● TASK INSTRUCTIONS
The lines to reproduce run from the first one below to the line containing "U1 pin GND: 3V3 -> GND", both included. Reproduce them exactly and nothing else.

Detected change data
Start of Block
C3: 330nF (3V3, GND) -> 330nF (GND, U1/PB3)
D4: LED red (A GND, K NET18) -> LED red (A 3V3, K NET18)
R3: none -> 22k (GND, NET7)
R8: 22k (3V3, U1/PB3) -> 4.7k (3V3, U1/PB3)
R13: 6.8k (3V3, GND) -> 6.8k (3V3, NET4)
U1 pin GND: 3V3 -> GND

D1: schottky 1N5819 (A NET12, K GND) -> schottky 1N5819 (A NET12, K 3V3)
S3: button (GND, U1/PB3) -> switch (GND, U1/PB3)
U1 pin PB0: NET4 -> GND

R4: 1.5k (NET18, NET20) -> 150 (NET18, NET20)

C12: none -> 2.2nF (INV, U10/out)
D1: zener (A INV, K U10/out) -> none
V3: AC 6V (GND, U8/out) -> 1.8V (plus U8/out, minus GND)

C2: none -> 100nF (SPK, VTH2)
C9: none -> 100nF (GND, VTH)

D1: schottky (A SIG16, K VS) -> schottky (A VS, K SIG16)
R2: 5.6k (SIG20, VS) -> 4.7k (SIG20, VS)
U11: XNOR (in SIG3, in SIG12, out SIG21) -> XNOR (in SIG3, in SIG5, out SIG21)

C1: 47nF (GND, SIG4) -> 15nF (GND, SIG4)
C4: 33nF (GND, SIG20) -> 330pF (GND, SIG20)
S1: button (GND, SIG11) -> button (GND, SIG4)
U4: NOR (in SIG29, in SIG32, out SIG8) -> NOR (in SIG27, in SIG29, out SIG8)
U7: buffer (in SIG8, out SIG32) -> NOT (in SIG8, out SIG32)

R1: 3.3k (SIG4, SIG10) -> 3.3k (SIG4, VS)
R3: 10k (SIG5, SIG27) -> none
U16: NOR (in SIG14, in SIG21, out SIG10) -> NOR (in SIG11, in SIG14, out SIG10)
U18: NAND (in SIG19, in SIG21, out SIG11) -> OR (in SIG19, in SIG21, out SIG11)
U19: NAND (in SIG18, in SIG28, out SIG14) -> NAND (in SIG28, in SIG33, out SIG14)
End of Block
● SOLUTION TO THE EXERCISE
C3: 330nF (3V3, GND) -> 330nF (GND, U1/PB3)
D4: LED red (A GND, K NET18) -> LED red (A 3V3, K NET18)
R3: none -> 22k (GND, NET7)
R8: 22k (3V3, U1/PB3) -> 4.7k (3V3, U1/PB3)
R13: 6.8k (3V3, GND) -> 6.8k (3V3, NET4)
U1 pin GND: 3V3 -> GND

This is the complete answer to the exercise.